* _Task item_: Output exactly the lines from the line that has "C2: 150uF (plus" through the last line of the data below, with no pictures.

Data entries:
□ □ □ □ □ □ □

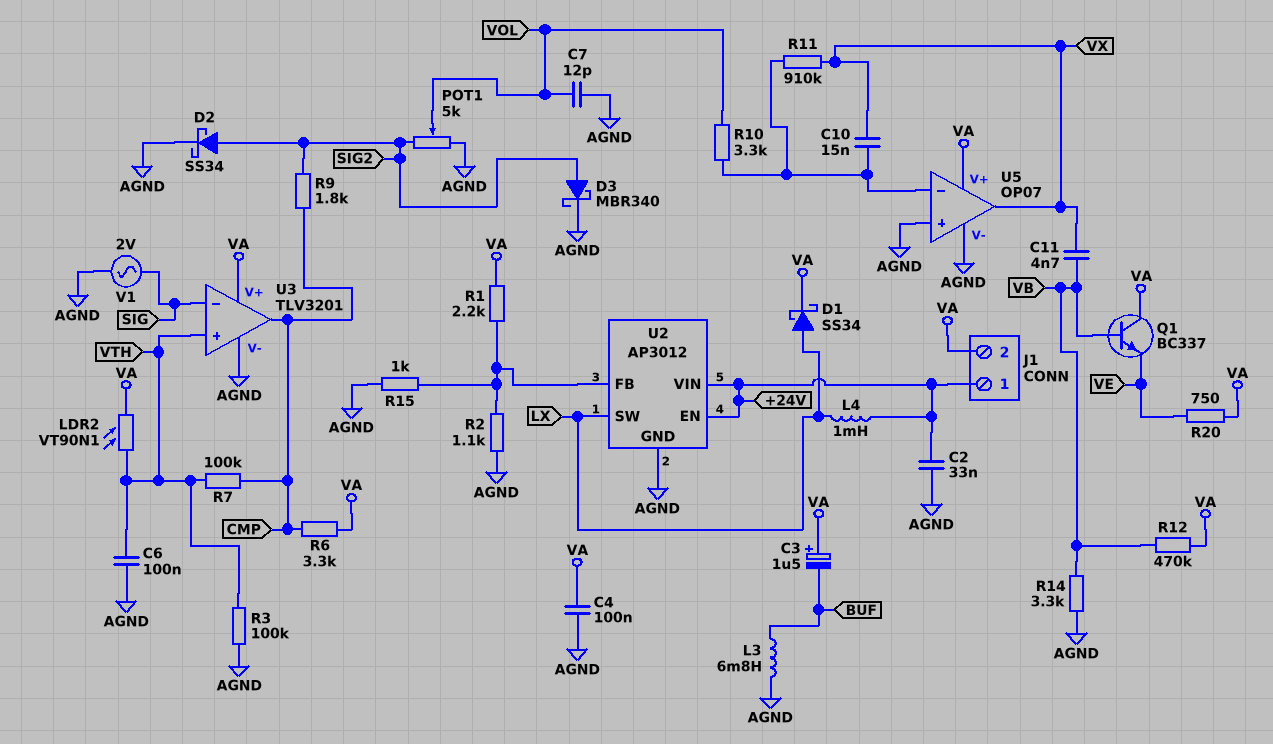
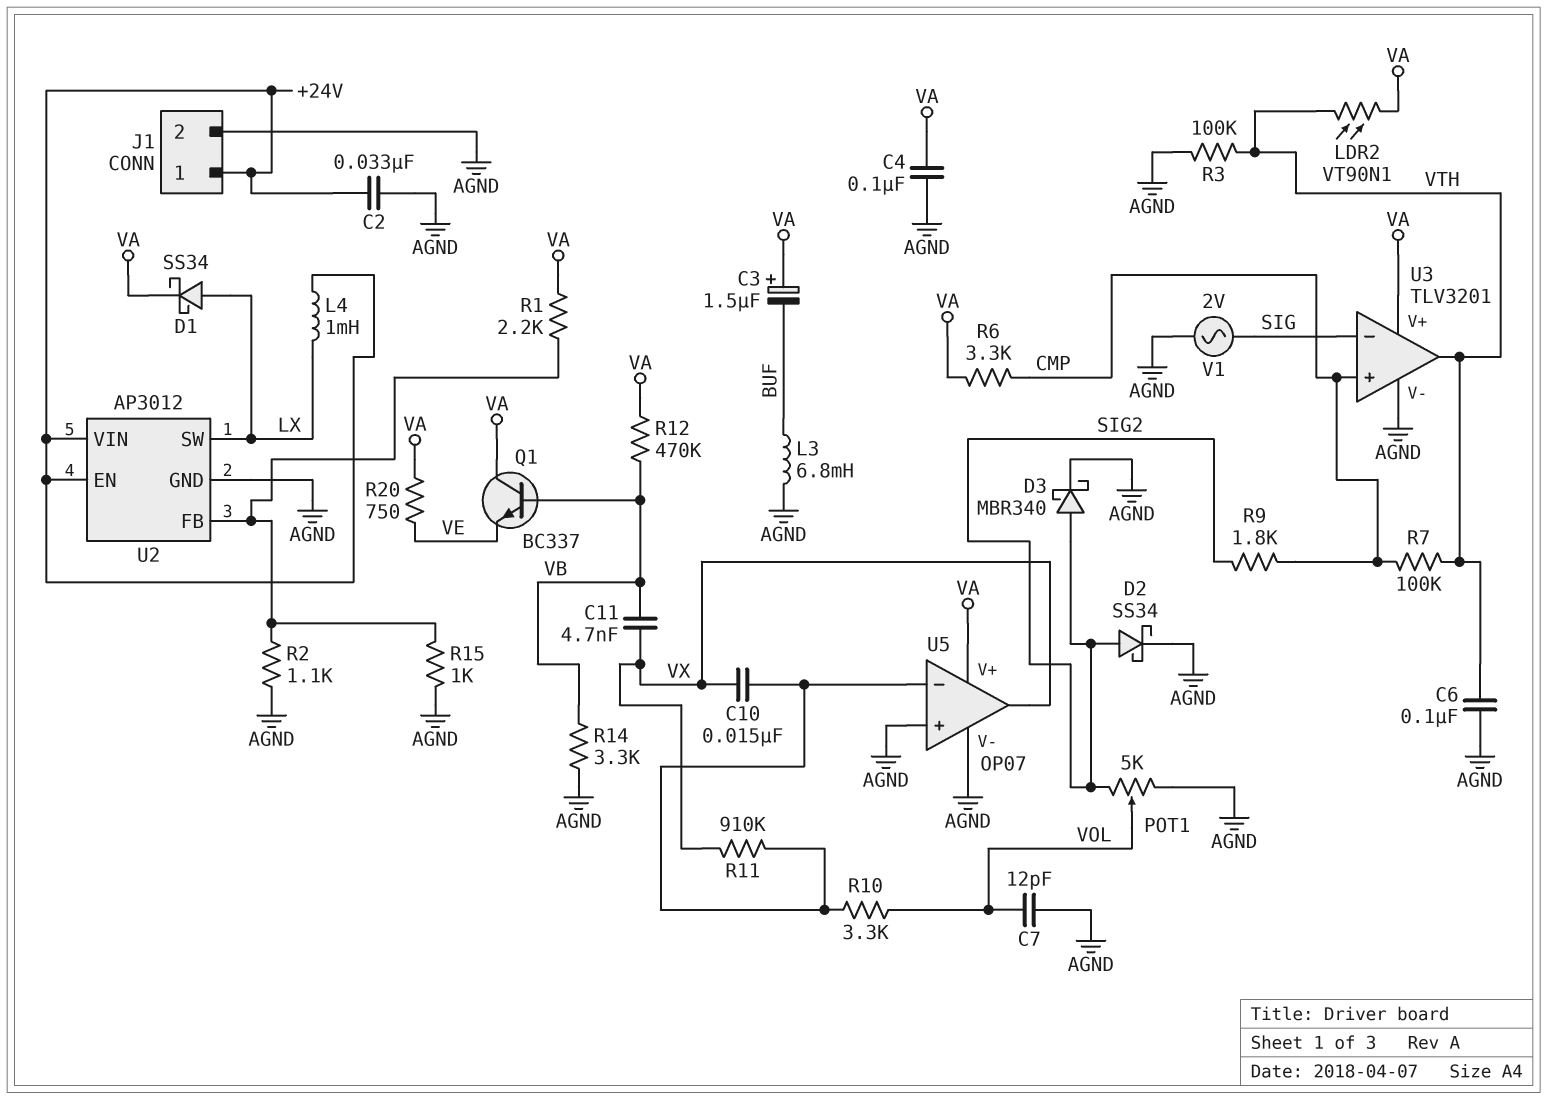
J1 pin 2: VA -> AGND
U3 pin in+: VTH -> CMP
U3 pin out: CMP -> VTH

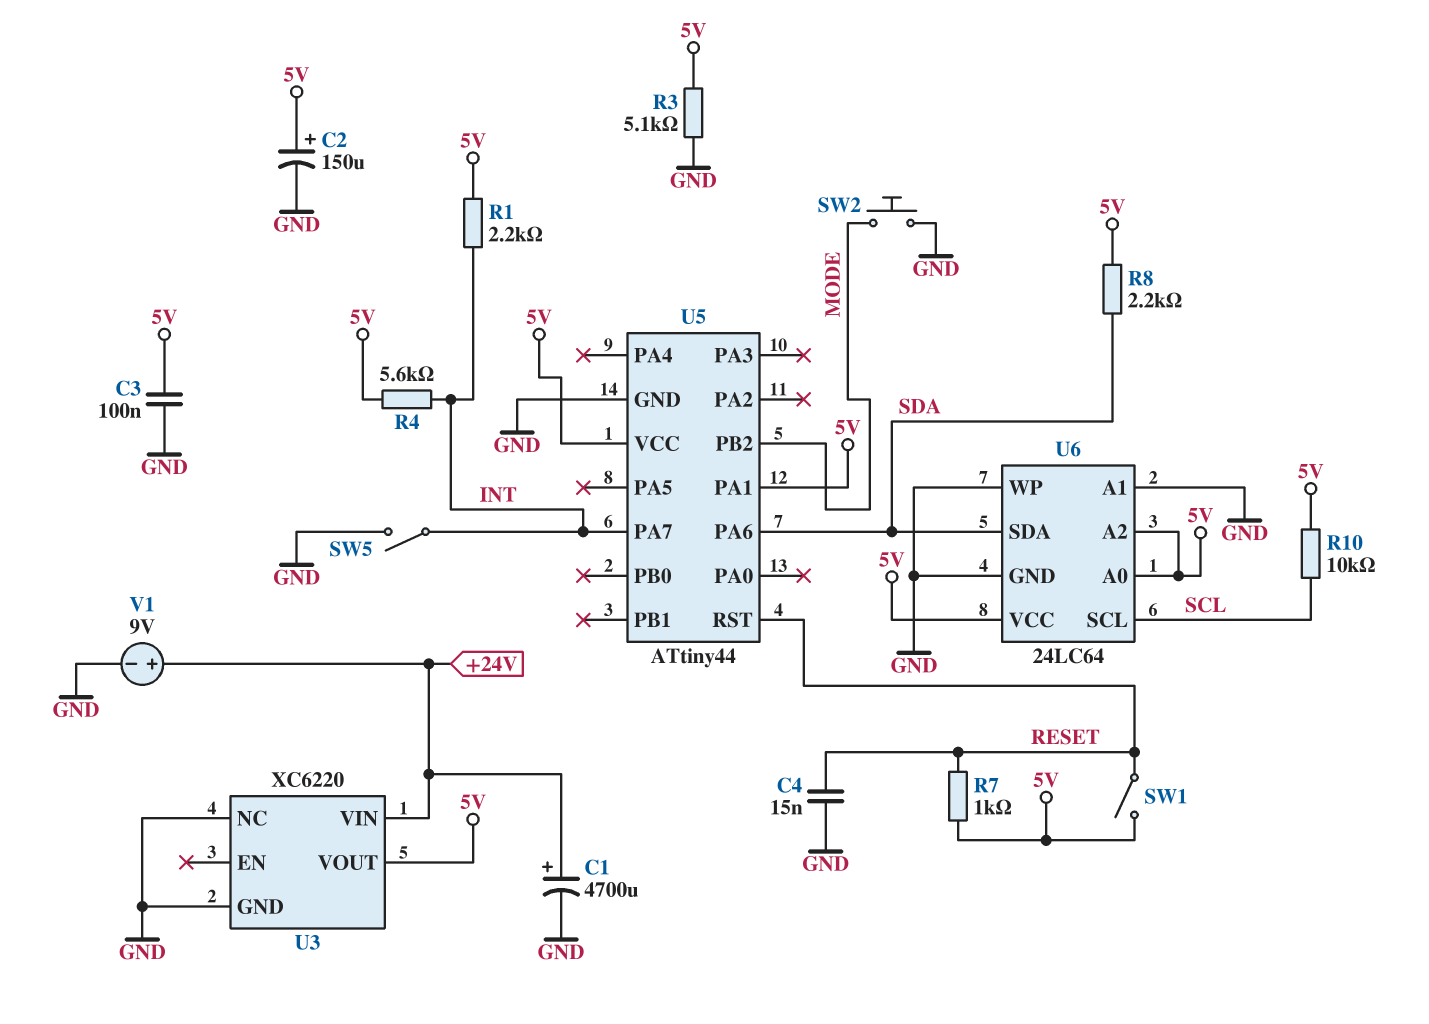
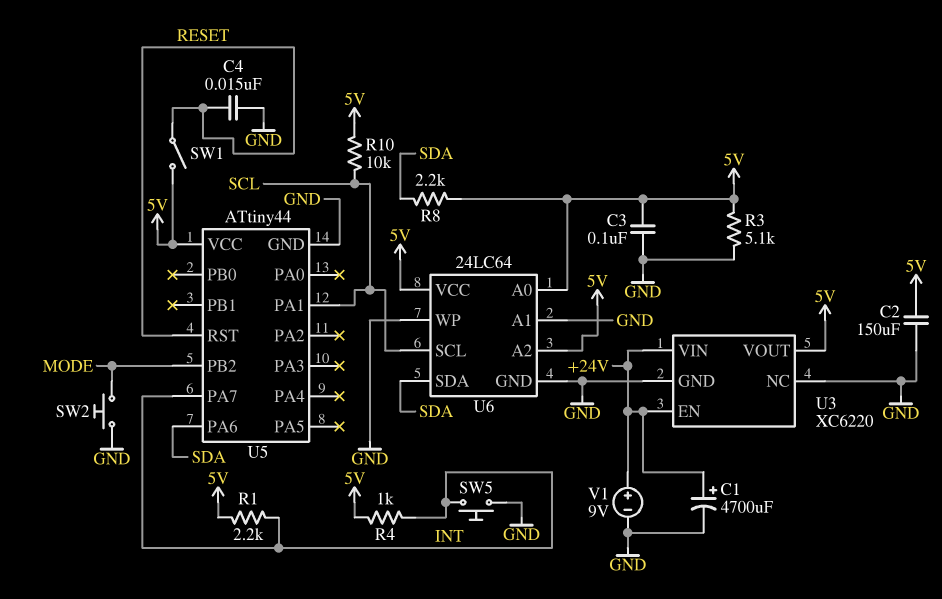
C2: 150uF (plus 5V, minus GND) -> 150uF (5V, GND)
R4: 5.6k (5V, INT) -> 1k (5V, INT)
R7: 1k (5V, RESET) -> none
SW5: switch (GND, INT) -> button (GND, INT)
U3 pin EN: none -> +24V
U5 pin PA1: 5V -> SCL

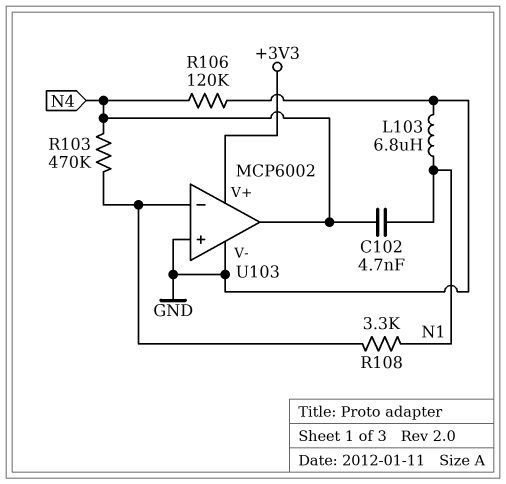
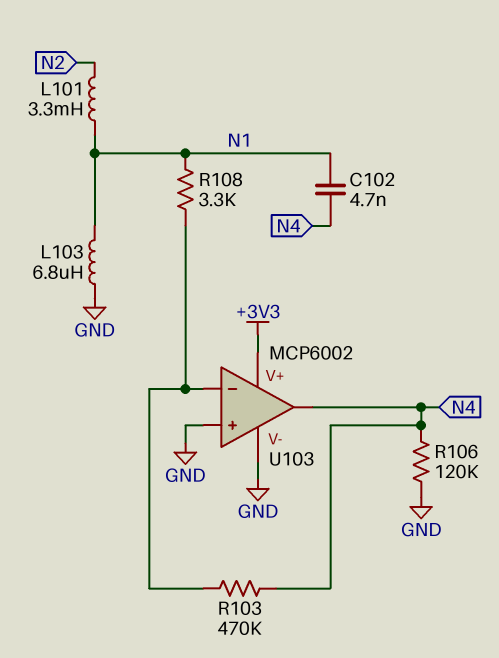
L101: none -> 3.3mH (N1, N2)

□ □ □ □ □ □ □

* _Result of this exercise_:
C2: 150uF (plus 5V, minus GND) -> 150uF (5V, GND)
R4: 5.6k (5V, INT) -> 1k (5V, INT)
R7: 1k (5V, RESET) -> none
SW5: switch (GND, INT) -> button (GND, INT)
U3 pin EN: none -> +24V
U5 pin PA1: 5V -> SCL

L101: none -> 3.3mH (N1, N2)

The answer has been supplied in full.